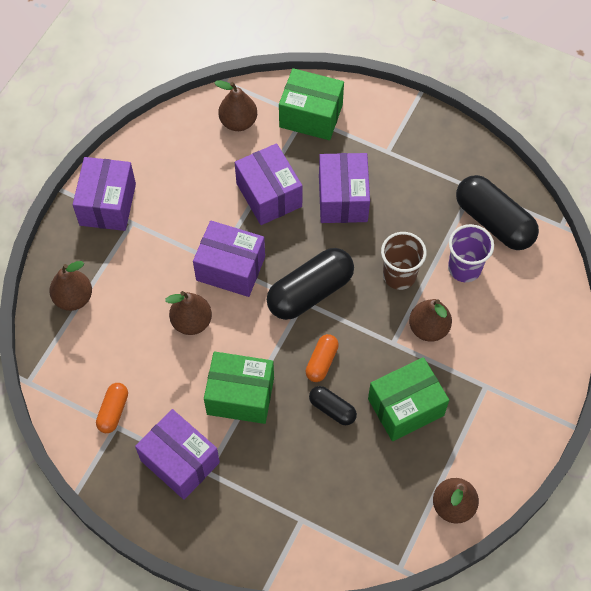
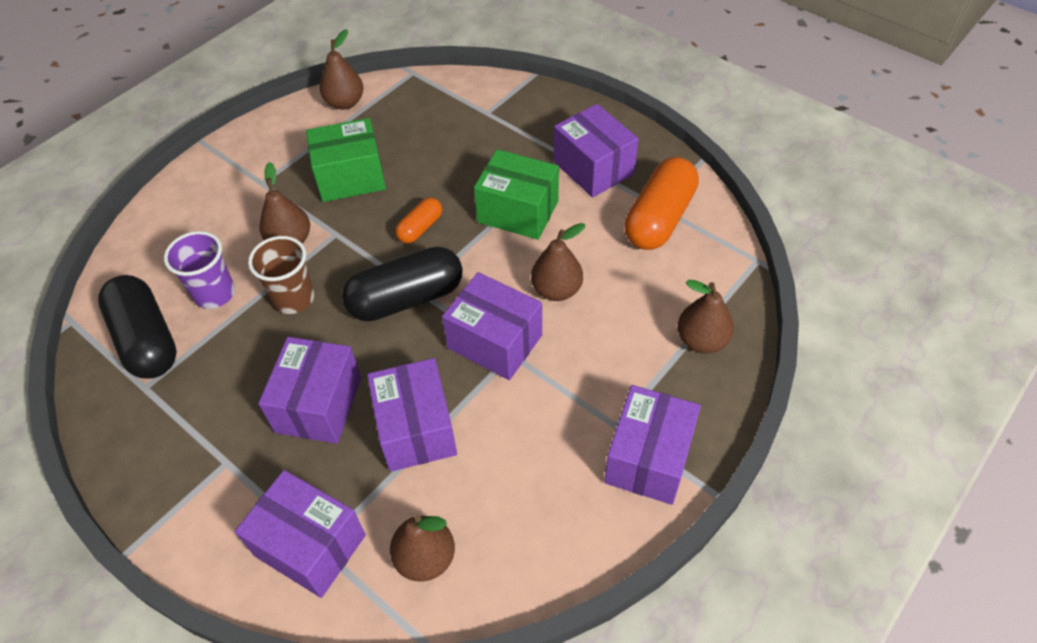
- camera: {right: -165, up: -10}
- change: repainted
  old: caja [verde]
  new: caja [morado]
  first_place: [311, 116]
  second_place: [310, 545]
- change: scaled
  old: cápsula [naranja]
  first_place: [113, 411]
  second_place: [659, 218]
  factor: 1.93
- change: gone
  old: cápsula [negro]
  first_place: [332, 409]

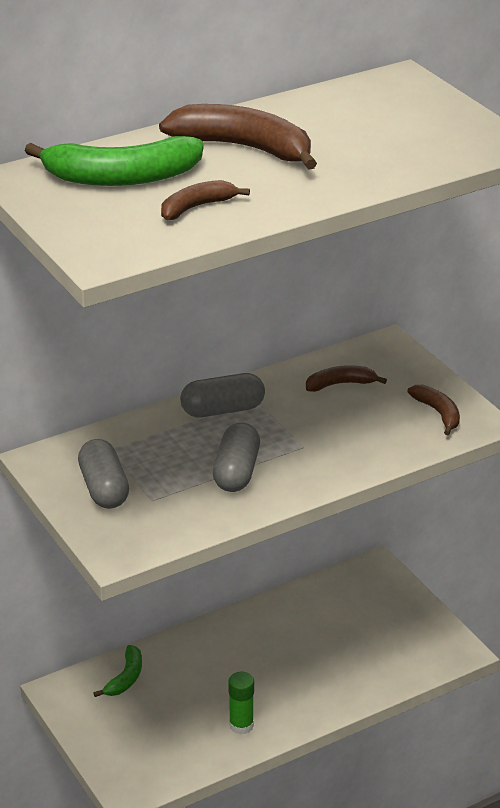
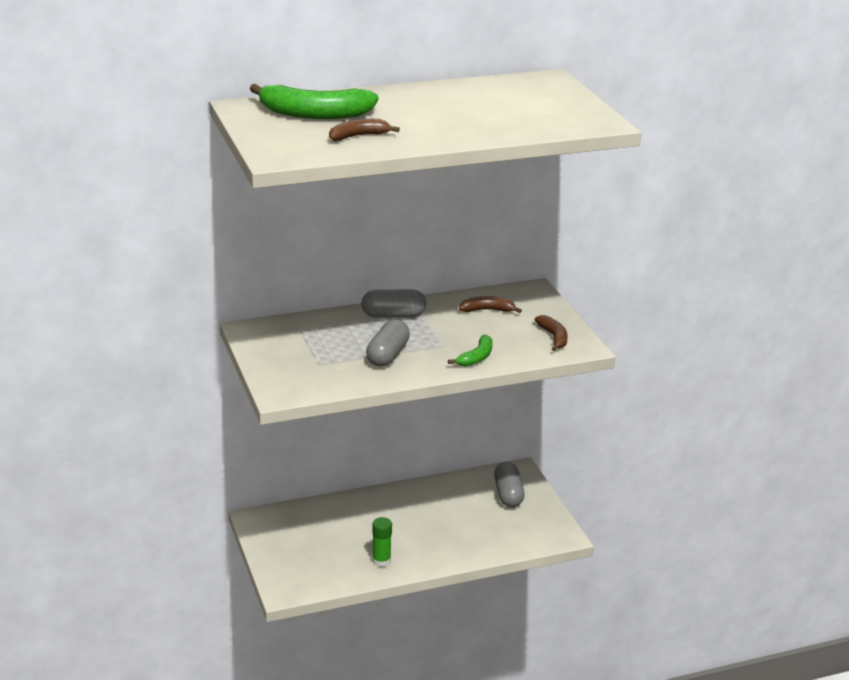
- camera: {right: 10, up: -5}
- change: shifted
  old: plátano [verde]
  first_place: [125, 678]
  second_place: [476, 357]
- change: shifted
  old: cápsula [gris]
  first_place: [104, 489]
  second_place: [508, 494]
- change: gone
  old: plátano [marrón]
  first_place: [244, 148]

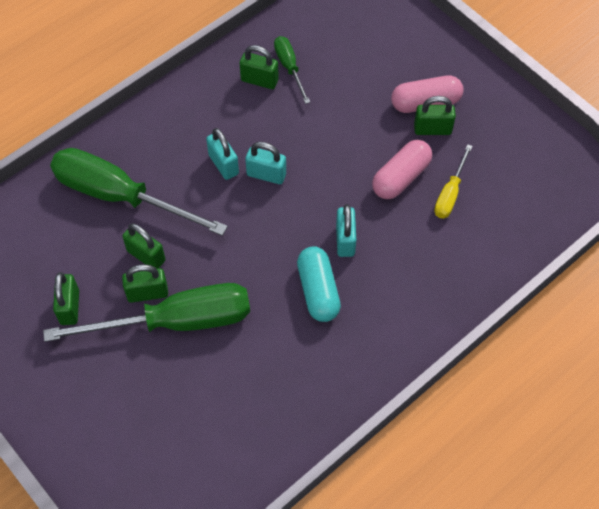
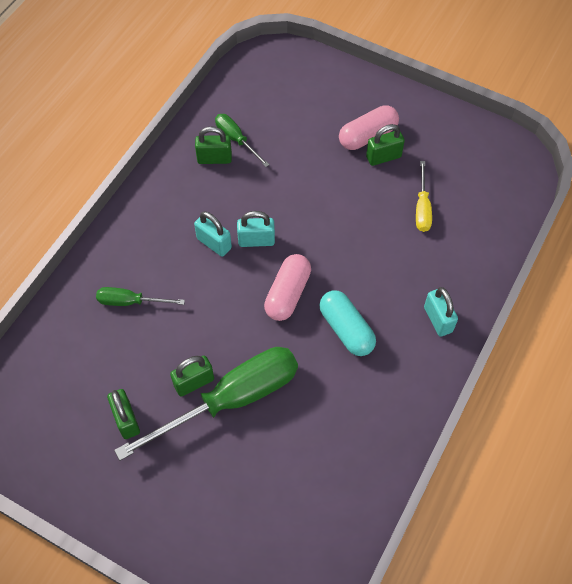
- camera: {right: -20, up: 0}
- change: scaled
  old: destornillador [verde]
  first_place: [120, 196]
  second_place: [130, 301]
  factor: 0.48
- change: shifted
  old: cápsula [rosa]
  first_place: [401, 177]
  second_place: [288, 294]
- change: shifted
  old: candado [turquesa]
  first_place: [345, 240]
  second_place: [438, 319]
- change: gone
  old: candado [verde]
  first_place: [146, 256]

### What you are asked to do
Please return the listing above exactly and leave every picture out.

### Your solution
- camera: {right: -165, up: -10}
- change: repainted
  old: caja [verde]
  new: caja [morado]
  first_place: [311, 116]
  second_place: [310, 545]
- change: scaled
  old: cápsula [naranja]
  first_place: [113, 411]
  second_place: [659, 218]
  factor: 1.93
- change: gone
  old: cápsula [negro]
  first_place: [332, 409]

- camera: {right: 10, up: -5}
- change: shifted
  old: plátano [verde]
  first_place: [125, 678]
  second_place: [476, 357]
- change: shifted
  old: cápsula [gris]
  first_place: [104, 489]
  second_place: [508, 494]
- change: gone
  old: plátano [marrón]
  first_place: [244, 148]

- camera: {right: -20, up: 0}
- change: scaled
  old: destornillador [verde]
  first_place: [120, 196]
  second_place: [130, 301]
  factor: 0.48
- change: shifted
  old: cápsula [rosa]
  first_place: [401, 177]
  second_place: [288, 294]
- change: shifted
  old: candado [turquesa]
  first_place: [345, 240]
  second_place: [438, 319]
- change: gone
  old: candado [verde]
  first_place: [146, 256]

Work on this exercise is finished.